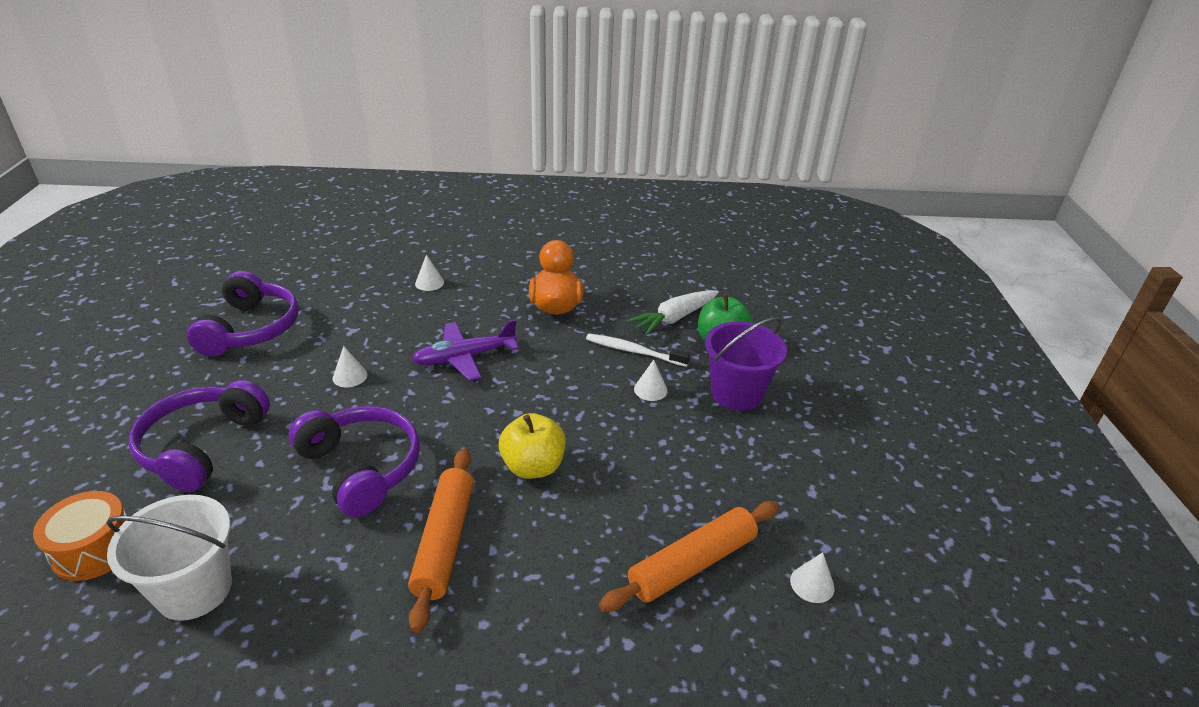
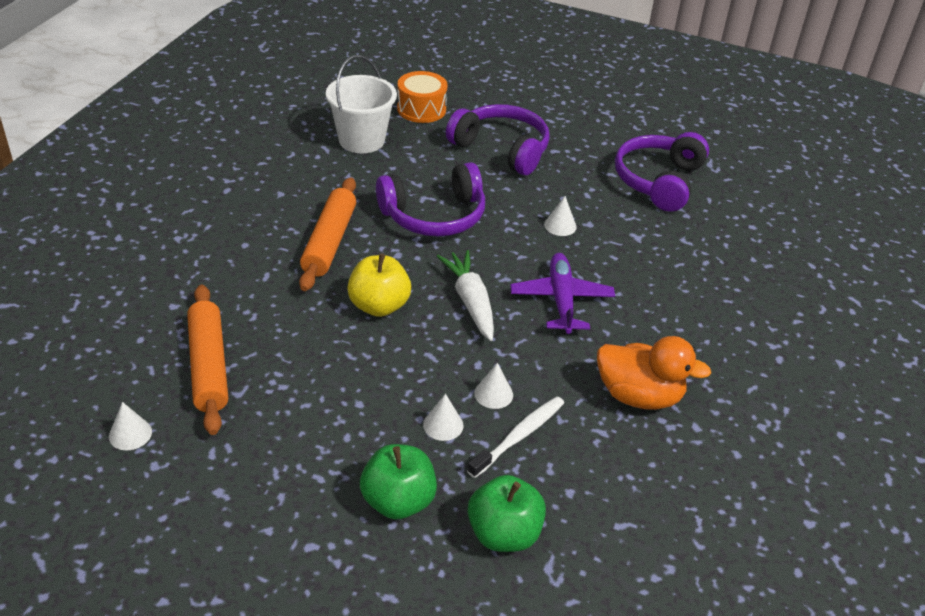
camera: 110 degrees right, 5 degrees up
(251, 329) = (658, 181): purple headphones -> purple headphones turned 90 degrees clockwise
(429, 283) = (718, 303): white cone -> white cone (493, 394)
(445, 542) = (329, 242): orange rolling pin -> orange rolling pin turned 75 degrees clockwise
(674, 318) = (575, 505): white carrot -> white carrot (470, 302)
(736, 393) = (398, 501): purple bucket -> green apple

*Exercise directions*
Lines with "clockwise": find them in the data and copy each one.

*Task solution*
(251, 329) = (658, 181): purple headphones -> purple headphones turned 90 degrees clockwise
(445, 542) = (329, 242): orange rolling pin -> orange rolling pin turned 75 degrees clockwise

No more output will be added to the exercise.